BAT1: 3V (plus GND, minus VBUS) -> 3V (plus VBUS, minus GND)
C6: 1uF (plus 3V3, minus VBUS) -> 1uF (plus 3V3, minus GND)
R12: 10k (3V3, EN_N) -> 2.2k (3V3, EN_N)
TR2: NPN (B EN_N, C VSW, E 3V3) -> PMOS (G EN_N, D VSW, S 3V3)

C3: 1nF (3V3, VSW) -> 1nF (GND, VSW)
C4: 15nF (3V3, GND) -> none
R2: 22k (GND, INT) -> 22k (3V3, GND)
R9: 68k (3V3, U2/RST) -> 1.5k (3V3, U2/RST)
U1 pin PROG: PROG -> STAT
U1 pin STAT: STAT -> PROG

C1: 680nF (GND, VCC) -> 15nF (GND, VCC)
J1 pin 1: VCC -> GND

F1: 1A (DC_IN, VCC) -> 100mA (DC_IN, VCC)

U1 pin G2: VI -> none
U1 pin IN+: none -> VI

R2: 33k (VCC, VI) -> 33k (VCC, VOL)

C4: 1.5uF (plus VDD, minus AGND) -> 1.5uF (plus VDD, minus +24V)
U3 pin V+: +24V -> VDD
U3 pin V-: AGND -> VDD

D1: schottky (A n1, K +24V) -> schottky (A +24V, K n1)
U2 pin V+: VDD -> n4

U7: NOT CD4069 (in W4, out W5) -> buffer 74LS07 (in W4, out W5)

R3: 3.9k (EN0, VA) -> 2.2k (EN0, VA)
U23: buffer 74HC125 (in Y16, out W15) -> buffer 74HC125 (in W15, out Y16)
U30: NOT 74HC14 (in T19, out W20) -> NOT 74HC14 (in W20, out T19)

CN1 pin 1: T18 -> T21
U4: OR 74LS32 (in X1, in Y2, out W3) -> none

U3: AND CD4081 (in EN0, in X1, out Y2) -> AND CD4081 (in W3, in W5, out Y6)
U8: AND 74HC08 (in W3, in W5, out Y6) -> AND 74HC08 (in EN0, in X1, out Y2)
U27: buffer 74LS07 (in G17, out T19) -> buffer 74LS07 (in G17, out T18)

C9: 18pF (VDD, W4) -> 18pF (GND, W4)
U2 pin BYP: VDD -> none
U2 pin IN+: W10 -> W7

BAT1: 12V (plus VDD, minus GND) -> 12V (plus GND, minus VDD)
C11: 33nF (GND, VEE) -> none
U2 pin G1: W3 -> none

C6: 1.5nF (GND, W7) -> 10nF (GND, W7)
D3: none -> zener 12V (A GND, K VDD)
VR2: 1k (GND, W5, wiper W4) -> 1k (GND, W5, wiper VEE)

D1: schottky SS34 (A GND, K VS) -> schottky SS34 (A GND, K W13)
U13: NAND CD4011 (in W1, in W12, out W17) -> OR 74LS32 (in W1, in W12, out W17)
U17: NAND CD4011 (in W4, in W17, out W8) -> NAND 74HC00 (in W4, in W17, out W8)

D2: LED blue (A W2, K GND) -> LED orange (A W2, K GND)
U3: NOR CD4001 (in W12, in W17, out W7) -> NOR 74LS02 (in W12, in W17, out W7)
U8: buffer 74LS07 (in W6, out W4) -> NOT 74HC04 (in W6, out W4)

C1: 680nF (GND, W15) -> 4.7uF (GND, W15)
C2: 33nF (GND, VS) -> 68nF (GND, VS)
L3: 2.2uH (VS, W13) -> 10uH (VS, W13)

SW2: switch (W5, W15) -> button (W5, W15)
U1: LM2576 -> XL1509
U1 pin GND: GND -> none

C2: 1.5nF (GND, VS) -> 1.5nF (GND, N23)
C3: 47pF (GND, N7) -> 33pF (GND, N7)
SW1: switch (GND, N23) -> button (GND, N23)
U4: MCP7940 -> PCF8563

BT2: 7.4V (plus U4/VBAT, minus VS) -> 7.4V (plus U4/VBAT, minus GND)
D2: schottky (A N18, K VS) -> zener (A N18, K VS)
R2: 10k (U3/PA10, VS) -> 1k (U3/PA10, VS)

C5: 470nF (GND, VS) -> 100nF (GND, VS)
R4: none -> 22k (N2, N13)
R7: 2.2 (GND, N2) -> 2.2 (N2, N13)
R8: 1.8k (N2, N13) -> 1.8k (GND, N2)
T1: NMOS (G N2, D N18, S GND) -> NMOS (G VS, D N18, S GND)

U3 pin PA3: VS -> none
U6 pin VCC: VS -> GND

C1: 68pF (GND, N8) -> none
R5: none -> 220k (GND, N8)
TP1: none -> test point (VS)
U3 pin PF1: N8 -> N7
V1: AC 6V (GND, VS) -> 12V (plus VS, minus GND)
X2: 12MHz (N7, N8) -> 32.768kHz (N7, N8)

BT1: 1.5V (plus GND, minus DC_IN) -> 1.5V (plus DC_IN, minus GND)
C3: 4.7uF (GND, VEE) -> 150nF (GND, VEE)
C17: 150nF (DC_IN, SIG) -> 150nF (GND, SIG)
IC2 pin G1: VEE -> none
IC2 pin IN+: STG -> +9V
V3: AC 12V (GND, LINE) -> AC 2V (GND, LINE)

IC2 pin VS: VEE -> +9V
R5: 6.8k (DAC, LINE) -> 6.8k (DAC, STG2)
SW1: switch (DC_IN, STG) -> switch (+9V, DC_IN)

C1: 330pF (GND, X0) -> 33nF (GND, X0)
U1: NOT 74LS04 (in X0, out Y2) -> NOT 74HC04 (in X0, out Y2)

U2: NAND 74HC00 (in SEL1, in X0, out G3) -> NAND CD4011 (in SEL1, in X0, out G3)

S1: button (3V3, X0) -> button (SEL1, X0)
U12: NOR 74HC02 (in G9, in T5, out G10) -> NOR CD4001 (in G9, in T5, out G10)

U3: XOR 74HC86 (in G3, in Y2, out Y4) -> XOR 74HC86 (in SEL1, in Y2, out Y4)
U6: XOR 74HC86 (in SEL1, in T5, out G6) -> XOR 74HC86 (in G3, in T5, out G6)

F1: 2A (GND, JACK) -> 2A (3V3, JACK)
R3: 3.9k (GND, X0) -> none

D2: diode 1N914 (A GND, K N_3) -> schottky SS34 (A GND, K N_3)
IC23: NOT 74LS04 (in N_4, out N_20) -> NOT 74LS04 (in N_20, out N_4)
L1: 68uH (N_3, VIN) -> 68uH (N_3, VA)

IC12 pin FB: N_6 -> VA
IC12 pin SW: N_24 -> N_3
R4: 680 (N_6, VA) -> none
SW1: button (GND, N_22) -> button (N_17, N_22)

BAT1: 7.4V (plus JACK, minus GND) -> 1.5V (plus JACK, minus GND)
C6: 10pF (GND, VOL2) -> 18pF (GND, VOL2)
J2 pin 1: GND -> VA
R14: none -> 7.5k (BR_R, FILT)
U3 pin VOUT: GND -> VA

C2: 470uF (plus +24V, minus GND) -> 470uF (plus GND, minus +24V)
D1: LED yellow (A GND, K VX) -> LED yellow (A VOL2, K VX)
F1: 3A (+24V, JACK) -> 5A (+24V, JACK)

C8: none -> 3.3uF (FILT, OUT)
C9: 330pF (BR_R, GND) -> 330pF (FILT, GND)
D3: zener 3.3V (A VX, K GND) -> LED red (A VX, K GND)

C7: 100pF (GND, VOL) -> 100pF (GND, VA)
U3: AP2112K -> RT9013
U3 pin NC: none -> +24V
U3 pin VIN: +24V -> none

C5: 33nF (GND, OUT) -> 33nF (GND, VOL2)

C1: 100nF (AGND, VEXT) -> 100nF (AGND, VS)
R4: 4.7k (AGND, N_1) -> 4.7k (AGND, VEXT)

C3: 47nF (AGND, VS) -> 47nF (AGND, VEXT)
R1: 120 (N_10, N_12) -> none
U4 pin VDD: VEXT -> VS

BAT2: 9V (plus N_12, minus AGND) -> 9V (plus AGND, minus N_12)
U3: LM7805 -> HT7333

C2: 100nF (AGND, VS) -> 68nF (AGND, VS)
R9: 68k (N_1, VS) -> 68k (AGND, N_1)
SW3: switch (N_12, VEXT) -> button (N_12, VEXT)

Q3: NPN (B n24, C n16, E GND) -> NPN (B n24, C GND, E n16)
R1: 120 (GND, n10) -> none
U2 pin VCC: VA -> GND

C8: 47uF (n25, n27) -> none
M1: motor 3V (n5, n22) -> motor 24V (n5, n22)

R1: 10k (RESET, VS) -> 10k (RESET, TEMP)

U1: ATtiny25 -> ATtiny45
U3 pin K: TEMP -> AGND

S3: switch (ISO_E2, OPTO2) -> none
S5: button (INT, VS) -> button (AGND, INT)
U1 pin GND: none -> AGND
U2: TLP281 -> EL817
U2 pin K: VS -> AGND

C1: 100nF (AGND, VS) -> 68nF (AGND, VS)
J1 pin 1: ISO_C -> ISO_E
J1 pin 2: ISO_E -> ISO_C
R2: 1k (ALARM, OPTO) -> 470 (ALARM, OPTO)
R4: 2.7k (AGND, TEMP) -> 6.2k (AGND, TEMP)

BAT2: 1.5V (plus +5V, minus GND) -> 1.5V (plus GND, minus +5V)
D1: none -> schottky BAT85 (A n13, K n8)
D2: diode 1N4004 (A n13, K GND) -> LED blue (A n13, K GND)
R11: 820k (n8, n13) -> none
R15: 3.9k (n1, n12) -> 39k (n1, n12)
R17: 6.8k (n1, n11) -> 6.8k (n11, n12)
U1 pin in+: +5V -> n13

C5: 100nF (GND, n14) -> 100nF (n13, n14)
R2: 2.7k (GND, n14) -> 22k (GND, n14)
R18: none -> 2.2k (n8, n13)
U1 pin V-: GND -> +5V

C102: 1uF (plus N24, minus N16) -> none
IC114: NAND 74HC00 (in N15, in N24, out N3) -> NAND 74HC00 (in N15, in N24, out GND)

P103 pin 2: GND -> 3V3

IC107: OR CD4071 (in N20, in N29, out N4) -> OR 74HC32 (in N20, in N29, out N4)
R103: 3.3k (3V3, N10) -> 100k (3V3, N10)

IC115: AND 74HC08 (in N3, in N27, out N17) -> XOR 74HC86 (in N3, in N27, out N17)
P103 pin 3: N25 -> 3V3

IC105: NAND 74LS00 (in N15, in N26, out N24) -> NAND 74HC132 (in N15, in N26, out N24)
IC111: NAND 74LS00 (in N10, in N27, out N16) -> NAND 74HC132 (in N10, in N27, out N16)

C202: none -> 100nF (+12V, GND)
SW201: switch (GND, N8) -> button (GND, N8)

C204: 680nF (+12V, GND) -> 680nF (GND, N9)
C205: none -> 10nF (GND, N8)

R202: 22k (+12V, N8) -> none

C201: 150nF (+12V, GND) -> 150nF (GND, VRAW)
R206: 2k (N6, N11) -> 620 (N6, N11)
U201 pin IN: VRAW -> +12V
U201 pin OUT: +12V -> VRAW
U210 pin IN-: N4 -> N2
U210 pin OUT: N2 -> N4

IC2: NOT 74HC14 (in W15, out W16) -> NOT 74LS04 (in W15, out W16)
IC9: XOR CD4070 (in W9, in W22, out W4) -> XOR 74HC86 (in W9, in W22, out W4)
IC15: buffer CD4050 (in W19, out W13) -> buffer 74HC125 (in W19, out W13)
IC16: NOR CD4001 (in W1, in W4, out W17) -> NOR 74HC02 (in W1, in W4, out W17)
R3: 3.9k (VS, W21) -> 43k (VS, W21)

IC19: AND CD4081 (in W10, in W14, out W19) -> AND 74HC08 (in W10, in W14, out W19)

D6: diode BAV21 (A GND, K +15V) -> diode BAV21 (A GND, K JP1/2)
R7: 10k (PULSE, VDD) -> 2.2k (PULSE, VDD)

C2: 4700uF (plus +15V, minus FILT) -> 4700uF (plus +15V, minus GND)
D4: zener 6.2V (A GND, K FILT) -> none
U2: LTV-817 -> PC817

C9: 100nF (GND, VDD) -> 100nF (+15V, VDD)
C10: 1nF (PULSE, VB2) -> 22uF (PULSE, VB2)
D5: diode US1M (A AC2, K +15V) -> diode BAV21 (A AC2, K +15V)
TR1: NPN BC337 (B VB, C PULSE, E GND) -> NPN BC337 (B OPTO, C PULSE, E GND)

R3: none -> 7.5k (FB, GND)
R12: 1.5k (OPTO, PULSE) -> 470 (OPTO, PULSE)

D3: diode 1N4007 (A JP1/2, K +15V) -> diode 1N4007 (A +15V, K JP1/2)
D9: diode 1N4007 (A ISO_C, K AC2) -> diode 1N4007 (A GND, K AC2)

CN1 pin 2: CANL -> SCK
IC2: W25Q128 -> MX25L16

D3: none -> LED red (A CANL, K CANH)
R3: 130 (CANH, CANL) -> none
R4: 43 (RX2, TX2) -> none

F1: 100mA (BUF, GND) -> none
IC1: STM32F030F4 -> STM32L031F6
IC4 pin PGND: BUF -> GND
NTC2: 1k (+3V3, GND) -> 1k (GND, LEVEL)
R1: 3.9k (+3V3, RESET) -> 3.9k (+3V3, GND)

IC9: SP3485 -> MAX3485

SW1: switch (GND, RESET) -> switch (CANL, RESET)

◆ ◆ ◆ ◆ ◆

• **DIRECTIONS**
Return, with no change at all, every line in the entries above from the line containing "C11: 33nF (GND, VEE) -> none" through the line containing "D2: LED blue".

• **WRITTEN SOLUTION**
C11: 33nF (GND, VEE) -> none
U2 pin G1: W3 -> none

C6: 1.5nF (GND, W7) -> 10nF (GND, W7)
D3: none -> zener 12V (A GND, K VDD)
VR2: 1k (GND, W5, wiper W4) -> 1k (GND, W5, wiper VEE)

D1: schottky SS34 (A GND, K VS) -> schottky SS34 (A GND, K W13)
U13: NAND CD4011 (in W1, in W12, out W17) -> OR 74LS32 (in W1, in W12, out W17)
U17: NAND CD4011 (in W4, in W17, out W8) -> NAND 74HC00 (in W4, in W17, out W8)

D2: LED blue (A W2, K GND) -> LED orange (A W2, K GND)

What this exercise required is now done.